### WHAT YOU HAVE TO DO
Copy every line below exactly.

** Opening EXTRACTED DATA block **

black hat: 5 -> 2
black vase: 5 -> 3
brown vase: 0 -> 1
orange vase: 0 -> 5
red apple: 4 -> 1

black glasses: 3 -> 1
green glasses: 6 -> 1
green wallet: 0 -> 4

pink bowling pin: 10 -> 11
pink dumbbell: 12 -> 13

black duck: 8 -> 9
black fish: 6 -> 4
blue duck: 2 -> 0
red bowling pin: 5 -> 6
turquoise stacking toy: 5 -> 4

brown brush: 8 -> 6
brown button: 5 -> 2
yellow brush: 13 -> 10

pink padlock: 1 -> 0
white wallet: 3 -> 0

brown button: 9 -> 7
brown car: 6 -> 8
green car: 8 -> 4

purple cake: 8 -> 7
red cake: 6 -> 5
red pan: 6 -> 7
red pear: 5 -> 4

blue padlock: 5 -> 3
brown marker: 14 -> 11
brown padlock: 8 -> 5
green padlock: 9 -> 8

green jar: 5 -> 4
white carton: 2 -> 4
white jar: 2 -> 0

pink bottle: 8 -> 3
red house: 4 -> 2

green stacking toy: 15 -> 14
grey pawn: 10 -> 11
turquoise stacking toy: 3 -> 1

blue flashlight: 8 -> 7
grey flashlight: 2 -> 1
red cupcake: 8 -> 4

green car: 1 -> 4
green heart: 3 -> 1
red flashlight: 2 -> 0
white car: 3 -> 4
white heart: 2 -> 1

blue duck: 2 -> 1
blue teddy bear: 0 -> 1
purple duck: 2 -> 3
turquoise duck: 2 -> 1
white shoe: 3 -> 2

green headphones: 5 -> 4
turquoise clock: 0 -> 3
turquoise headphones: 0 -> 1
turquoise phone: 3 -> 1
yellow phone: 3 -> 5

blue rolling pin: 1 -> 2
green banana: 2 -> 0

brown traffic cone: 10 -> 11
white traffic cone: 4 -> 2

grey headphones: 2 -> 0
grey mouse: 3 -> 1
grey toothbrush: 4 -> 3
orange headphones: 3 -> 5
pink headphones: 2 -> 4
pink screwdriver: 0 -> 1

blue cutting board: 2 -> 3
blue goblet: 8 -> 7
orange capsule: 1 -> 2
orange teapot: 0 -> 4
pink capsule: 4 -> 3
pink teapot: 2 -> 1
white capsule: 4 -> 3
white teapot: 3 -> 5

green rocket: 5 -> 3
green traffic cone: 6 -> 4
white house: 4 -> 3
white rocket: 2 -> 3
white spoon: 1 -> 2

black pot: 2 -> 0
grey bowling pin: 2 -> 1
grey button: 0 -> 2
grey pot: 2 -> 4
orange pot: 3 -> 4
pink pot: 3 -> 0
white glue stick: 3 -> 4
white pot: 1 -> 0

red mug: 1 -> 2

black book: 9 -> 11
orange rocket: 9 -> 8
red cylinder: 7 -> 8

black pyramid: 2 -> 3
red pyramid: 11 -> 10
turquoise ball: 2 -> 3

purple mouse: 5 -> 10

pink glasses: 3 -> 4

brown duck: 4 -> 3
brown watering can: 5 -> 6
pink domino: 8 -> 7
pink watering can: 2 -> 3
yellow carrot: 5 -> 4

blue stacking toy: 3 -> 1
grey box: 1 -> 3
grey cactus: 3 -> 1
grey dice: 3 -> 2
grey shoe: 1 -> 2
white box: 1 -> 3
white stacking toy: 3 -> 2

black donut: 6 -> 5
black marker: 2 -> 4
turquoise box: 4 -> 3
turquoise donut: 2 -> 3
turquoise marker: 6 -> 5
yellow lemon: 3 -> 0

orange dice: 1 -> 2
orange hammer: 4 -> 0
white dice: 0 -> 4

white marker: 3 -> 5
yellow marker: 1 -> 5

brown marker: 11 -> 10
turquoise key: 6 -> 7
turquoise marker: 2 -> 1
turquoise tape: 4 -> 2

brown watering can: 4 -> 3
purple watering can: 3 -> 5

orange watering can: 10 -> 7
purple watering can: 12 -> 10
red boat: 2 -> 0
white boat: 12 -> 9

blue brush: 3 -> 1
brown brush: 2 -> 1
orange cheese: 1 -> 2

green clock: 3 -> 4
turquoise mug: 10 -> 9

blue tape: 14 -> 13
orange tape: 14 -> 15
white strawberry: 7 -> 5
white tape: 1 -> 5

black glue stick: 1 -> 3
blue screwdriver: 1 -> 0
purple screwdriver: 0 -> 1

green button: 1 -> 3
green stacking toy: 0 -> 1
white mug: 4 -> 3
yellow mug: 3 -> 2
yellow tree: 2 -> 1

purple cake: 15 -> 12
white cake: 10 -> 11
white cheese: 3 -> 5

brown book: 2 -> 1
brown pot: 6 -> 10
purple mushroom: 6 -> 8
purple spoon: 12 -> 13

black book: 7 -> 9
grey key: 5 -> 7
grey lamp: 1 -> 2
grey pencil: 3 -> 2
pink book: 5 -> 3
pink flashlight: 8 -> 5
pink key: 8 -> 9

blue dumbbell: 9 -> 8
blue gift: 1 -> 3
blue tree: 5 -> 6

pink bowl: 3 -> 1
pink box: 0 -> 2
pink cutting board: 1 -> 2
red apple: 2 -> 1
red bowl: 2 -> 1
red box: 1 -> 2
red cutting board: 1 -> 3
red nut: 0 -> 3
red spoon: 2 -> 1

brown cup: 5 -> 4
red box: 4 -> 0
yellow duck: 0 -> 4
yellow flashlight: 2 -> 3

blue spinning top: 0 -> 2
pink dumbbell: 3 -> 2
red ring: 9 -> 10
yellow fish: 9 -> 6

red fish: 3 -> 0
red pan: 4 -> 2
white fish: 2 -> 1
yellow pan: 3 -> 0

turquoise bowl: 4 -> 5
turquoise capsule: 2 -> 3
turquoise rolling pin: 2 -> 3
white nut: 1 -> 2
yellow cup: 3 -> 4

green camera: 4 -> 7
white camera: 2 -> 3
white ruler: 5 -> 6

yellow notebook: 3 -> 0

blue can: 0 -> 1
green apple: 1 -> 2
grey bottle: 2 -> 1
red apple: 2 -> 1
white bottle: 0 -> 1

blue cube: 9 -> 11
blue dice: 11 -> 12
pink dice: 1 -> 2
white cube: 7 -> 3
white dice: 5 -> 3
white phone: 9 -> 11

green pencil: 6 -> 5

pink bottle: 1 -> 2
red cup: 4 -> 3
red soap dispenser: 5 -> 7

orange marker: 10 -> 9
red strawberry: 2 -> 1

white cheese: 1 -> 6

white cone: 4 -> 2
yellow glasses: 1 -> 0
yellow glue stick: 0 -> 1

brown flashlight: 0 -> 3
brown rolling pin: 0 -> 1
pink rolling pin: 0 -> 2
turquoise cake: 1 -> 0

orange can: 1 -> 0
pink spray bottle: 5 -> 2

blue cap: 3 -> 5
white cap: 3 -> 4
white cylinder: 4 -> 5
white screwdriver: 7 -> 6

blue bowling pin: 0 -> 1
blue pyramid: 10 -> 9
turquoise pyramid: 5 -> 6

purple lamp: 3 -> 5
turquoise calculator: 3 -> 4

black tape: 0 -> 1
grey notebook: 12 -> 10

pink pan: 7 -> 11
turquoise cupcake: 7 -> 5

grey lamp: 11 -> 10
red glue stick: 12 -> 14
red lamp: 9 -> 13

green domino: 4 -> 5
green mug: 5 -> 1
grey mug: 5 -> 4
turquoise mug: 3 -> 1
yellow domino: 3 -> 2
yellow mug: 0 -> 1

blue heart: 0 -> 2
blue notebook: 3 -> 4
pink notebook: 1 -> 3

** Closing EXTRACTED DATA block **

### ANSWER TO THE PROBLEM
black hat: 5 -> 2
black vase: 5 -> 3
brown vase: 0 -> 1
orange vase: 0 -> 5
red apple: 4 -> 1

black glasses: 3 -> 1
green glasses: 6 -> 1
green wallet: 0 -> 4

pink bowling pin: 10 -> 11
pink dumbbell: 12 -> 13

black duck: 8 -> 9
black fish: 6 -> 4
blue duck: 2 -> 0
red bowling pin: 5 -> 6
turquoise stacking toy: 5 -> 4

brown brush: 8 -> 6
brown button: 5 -> 2
yellow brush: 13 -> 10

pink padlock: 1 -> 0
white wallet: 3 -> 0

brown button: 9 -> 7
brown car: 6 -> 8
green car: 8 -> 4

purple cake: 8 -> 7
red cake: 6 -> 5
red pan: 6 -> 7
red pear: 5 -> 4

blue padlock: 5 -> 3
brown marker: 14 -> 11
brown padlock: 8 -> 5
green padlock: 9 -> 8

green jar: 5 -> 4
white carton: 2 -> 4
white jar: 2 -> 0

pink bottle: 8 -> 3
red house: 4 -> 2

green stacking toy: 15 -> 14
grey pawn: 10 -> 11
turquoise stacking toy: 3 -> 1

blue flashlight: 8 -> 7
grey flashlight: 2 -> 1
red cupcake: 8 -> 4

green car: 1 -> 4
green heart: 3 -> 1
red flashlight: 2 -> 0
white car: 3 -> 4
white heart: 2 -> 1

blue duck: 2 -> 1
blue teddy bear: 0 -> 1
purple duck: 2 -> 3
turquoise duck: 2 -> 1
white shoe: 3 -> 2

green headphones: 5 -> 4
turquoise clock: 0 -> 3
turquoise headphones: 0 -> 1
turquoise phone: 3 -> 1
yellow phone: 3 -> 5

blue rolling pin: 1 -> 2
green banana: 2 -> 0

brown traffic cone: 10 -> 11
white traffic cone: 4 -> 2

grey headphones: 2 -> 0
grey mouse: 3 -> 1
grey toothbrush: 4 -> 3
orange headphones: 3 -> 5
pink headphones: 2 -> 4
pink screwdriver: 0 -> 1

blue cutting board: 2 -> 3
blue goblet: 8 -> 7
orange capsule: 1 -> 2
orange teapot: 0 -> 4
pink capsule: 4 -> 3
pink teapot: 2 -> 1
white capsule: 4 -> 3
white teapot: 3 -> 5

green rocket: 5 -> 3
green traffic cone: 6 -> 4
white house: 4 -> 3
white rocket: 2 -> 3
white spoon: 1 -> 2

black pot: 2 -> 0
grey bowling pin: 2 -> 1
grey button: 0 -> 2
grey pot: 2 -> 4
orange pot: 3 -> 4
pink pot: 3 -> 0
white glue stick: 3 -> 4
white pot: 1 -> 0

red mug: 1 -> 2

black book: 9 -> 11
orange rocket: 9 -> 8
red cylinder: 7 -> 8

black pyramid: 2 -> 3
red pyramid: 11 -> 10
turquoise ball: 2 -> 3

purple mouse: 5 -> 10

pink glasses: 3 -> 4

brown duck: 4 -> 3
brown watering can: 5 -> 6
pink domino: 8 -> 7
pink watering can: 2 -> 3
yellow carrot: 5 -> 4

blue stacking toy: 3 -> 1
grey box: 1 -> 3
grey cactus: 3 -> 1
grey dice: 3 -> 2
grey shoe: 1 -> 2
white box: 1 -> 3
white stacking toy: 3 -> 2

black donut: 6 -> 5
black marker: 2 -> 4
turquoise box: 4 -> 3
turquoise donut: 2 -> 3
turquoise marker: 6 -> 5
yellow lemon: 3 -> 0

orange dice: 1 -> 2
orange hammer: 4 -> 0
white dice: 0 -> 4

white marker: 3 -> 5
yellow marker: 1 -> 5

brown marker: 11 -> 10
turquoise key: 6 -> 7
turquoise marker: 2 -> 1
turquoise tape: 4 -> 2

brown watering can: 4 -> 3
purple watering can: 3 -> 5

orange watering can: 10 -> 7
purple watering can: 12 -> 10
red boat: 2 -> 0
white boat: 12 -> 9

blue brush: 3 -> 1
brown brush: 2 -> 1
orange cheese: 1 -> 2

green clock: 3 -> 4
turquoise mug: 10 -> 9

blue tape: 14 -> 13
orange tape: 14 -> 15
white strawberry: 7 -> 5
white tape: 1 -> 5

black glue stick: 1 -> 3
blue screwdriver: 1 -> 0
purple screwdriver: 0 -> 1

green button: 1 -> 3
green stacking toy: 0 -> 1
white mug: 4 -> 3
yellow mug: 3 -> 2
yellow tree: 2 -> 1

purple cake: 15 -> 12
white cake: 10 -> 11
white cheese: 3 -> 5

brown book: 2 -> 1
brown pot: 6 -> 10
purple mushroom: 6 -> 8
purple spoon: 12 -> 13

black book: 7 -> 9
grey key: 5 -> 7
grey lamp: 1 -> 2
grey pencil: 3 -> 2
pink book: 5 -> 3
pink flashlight: 8 -> 5
pink key: 8 -> 9

blue dumbbell: 9 -> 8
blue gift: 1 -> 3
blue tree: 5 -> 6

pink bowl: 3 -> 1
pink box: 0 -> 2
pink cutting board: 1 -> 2
red apple: 2 -> 1
red bowl: 2 -> 1
red box: 1 -> 2
red cutting board: 1 -> 3
red nut: 0 -> 3
red spoon: 2 -> 1

brown cup: 5 -> 4
red box: 4 -> 0
yellow duck: 0 -> 4
yellow flashlight: 2 -> 3

blue spinning top: 0 -> 2
pink dumbbell: 3 -> 2
red ring: 9 -> 10
yellow fish: 9 -> 6

red fish: 3 -> 0
red pan: 4 -> 2
white fish: 2 -> 1
yellow pan: 3 -> 0

turquoise bowl: 4 -> 5
turquoise capsule: 2 -> 3
turquoise rolling pin: 2 -> 3
white nut: 1 -> 2
yellow cup: 3 -> 4

green camera: 4 -> 7
white camera: 2 -> 3
white ruler: 5 -> 6

yellow notebook: 3 -> 0

blue can: 0 -> 1
green apple: 1 -> 2
grey bottle: 2 -> 1
red apple: 2 -> 1
white bottle: 0 -> 1

blue cube: 9 -> 11
blue dice: 11 -> 12
pink dice: 1 -> 2
white cube: 7 -> 3
white dice: 5 -> 3
white phone: 9 -> 11

green pencil: 6 -> 5

pink bottle: 1 -> 2
red cup: 4 -> 3
red soap dispenser: 5 -> 7

orange marker: 10 -> 9
red strawberry: 2 -> 1

white cheese: 1 -> 6

white cone: 4 -> 2
yellow glasses: 1 -> 0
yellow glue stick: 0 -> 1

brown flashlight: 0 -> 3
brown rolling pin: 0 -> 1
pink rolling pin: 0 -> 2
turquoise cake: 1 -> 0

orange can: 1 -> 0
pink spray bottle: 5 -> 2

blue cap: 3 -> 5
white cap: 3 -> 4
white cylinder: 4 -> 5
white screwdriver: 7 -> 6

blue bowling pin: 0 -> 1
blue pyramid: 10 -> 9
turquoise pyramid: 5 -> 6

purple lamp: 3 -> 5
turquoise calculator: 3 -> 4

black tape: 0 -> 1
grey notebook: 12 -> 10

pink pan: 7 -> 11
turquoise cupcake: 7 -> 5

grey lamp: 11 -> 10
red glue stick: 12 -> 14
red lamp: 9 -> 13

green domino: 4 -> 5
green mug: 5 -> 1
grey mug: 5 -> 4
turquoise mug: 3 -> 1
yellow domino: 3 -> 2
yellow mug: 0 -> 1

blue heart: 0 -> 2
blue notebook: 3 -> 4
pink notebook: 1 -> 3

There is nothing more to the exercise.